Task prompt: Return every line from the one with "camera: 50 degrees right, 25 degrees down" through the one with "white tree [512,165,589,276]", inclusive, exactly as it appears below.
►
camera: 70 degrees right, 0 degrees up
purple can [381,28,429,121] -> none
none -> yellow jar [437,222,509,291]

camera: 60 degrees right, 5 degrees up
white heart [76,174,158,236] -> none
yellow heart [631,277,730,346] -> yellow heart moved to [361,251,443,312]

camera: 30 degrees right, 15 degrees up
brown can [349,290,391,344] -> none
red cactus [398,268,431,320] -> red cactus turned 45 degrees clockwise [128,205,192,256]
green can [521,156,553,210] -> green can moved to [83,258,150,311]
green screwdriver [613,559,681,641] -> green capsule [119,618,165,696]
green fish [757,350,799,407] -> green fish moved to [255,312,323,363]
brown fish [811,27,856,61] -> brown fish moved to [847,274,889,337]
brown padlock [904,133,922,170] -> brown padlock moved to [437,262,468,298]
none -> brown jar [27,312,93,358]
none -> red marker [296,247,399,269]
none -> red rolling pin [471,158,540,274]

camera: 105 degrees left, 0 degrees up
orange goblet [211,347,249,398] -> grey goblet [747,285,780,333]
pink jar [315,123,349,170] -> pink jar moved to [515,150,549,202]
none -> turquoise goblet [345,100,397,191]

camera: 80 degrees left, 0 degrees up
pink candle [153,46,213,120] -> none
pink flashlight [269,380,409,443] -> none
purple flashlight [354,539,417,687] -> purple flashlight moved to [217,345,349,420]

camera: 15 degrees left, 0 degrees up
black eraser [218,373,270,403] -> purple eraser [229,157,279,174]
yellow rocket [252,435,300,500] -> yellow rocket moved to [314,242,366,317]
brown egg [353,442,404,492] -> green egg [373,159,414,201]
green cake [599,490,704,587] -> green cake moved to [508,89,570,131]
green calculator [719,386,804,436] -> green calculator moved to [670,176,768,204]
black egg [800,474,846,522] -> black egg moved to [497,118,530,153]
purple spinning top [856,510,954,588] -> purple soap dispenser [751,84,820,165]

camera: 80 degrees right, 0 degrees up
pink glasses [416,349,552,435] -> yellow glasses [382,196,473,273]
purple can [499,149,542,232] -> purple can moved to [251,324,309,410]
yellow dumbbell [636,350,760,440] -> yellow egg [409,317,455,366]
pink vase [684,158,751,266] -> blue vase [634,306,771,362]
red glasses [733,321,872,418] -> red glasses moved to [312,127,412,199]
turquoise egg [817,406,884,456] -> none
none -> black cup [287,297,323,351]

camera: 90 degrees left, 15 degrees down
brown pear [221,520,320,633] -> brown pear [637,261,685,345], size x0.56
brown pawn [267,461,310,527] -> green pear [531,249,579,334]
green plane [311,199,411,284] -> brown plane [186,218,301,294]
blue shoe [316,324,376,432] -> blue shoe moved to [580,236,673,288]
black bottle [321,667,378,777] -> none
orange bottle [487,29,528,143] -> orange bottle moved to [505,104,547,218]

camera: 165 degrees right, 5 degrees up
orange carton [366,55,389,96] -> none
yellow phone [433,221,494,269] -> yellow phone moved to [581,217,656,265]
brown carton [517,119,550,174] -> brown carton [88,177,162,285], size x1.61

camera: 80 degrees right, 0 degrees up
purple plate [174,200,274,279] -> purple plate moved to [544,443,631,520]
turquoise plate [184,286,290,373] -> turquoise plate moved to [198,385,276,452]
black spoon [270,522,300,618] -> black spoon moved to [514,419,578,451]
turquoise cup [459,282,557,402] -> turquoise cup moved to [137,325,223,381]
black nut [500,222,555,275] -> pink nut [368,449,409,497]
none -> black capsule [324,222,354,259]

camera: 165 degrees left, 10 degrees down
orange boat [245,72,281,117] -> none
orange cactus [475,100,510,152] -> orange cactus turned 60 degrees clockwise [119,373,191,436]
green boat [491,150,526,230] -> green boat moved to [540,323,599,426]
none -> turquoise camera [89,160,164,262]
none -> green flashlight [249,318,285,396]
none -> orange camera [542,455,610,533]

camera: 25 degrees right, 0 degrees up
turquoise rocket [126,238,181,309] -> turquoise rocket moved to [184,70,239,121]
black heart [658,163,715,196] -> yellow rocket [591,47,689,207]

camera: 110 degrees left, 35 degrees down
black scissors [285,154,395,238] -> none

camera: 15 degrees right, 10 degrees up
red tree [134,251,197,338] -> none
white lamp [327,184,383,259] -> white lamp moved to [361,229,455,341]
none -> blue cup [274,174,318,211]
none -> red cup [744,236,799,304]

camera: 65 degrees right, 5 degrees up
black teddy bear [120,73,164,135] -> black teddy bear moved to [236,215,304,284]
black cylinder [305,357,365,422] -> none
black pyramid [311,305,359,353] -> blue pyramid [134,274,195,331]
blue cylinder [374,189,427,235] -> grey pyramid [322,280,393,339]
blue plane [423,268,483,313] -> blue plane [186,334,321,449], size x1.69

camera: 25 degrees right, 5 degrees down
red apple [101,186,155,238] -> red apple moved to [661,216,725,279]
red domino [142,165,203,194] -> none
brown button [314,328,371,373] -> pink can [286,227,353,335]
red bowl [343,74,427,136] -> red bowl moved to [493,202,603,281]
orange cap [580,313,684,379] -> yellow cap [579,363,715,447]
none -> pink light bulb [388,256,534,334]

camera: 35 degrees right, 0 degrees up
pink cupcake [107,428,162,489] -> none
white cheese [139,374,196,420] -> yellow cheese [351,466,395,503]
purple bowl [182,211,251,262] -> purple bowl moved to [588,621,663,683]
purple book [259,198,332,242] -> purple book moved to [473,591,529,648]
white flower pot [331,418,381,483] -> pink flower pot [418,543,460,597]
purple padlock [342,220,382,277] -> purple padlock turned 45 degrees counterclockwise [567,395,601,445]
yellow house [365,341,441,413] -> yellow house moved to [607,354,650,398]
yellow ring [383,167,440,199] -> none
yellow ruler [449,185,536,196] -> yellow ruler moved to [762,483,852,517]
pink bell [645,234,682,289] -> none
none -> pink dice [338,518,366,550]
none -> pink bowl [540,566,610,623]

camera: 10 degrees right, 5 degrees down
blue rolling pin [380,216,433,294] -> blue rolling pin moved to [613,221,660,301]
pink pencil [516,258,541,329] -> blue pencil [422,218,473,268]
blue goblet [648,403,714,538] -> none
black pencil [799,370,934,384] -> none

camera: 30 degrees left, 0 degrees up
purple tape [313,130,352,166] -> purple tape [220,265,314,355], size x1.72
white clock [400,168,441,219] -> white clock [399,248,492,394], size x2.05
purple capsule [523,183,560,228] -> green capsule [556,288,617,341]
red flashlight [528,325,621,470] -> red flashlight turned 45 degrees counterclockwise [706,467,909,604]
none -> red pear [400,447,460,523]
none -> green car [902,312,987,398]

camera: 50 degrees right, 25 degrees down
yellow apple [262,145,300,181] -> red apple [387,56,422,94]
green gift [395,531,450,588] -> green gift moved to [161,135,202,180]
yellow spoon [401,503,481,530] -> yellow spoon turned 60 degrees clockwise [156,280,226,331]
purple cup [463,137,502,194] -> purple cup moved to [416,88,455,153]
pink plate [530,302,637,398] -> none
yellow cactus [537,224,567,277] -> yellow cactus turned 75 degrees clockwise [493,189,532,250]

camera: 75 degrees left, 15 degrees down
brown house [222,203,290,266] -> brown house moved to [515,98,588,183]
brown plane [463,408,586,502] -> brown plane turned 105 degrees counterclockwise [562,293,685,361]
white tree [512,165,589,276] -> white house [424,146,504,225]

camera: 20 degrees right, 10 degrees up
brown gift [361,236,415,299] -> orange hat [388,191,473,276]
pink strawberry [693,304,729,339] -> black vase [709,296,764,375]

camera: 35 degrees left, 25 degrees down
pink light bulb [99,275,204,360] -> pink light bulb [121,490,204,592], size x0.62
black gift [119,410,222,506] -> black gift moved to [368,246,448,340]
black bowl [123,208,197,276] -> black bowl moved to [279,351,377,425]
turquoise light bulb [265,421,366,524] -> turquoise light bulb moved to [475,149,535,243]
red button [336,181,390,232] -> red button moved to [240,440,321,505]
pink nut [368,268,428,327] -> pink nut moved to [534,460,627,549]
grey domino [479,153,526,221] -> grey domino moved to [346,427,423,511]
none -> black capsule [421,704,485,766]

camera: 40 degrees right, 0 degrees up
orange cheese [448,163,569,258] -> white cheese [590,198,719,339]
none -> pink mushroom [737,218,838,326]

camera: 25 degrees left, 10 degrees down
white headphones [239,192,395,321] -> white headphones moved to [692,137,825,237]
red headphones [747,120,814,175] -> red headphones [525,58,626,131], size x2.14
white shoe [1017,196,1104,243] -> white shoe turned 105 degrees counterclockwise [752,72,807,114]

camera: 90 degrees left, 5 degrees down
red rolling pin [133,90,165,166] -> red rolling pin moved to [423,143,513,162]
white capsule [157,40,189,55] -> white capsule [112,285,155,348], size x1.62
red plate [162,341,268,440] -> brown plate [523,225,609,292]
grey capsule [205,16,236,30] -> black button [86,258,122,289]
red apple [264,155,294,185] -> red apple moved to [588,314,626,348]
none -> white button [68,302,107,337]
◄
Answer space:
camera: 50 degrees right, 25 degrees down
yellow apple [262,145,300,181] -> red apple [387,56,422,94]
green gift [395,531,450,588] -> green gift moved to [161,135,202,180]
yellow spoon [401,503,481,530] -> yellow spoon turned 60 degrees clockwise [156,280,226,331]
purple cup [463,137,502,194] -> purple cup moved to [416,88,455,153]
pink plate [530,302,637,398] -> none
yellow cactus [537,224,567,277] -> yellow cactus turned 75 degrees clockwise [493,189,532,250]

camera: 75 degrees left, 15 degrees down
brown house [222,203,290,266] -> brown house moved to [515,98,588,183]
brown plane [463,408,586,502] -> brown plane turned 105 degrees counterclockwise [562,293,685,361]
white tree [512,165,589,276] -> white house [424,146,504,225]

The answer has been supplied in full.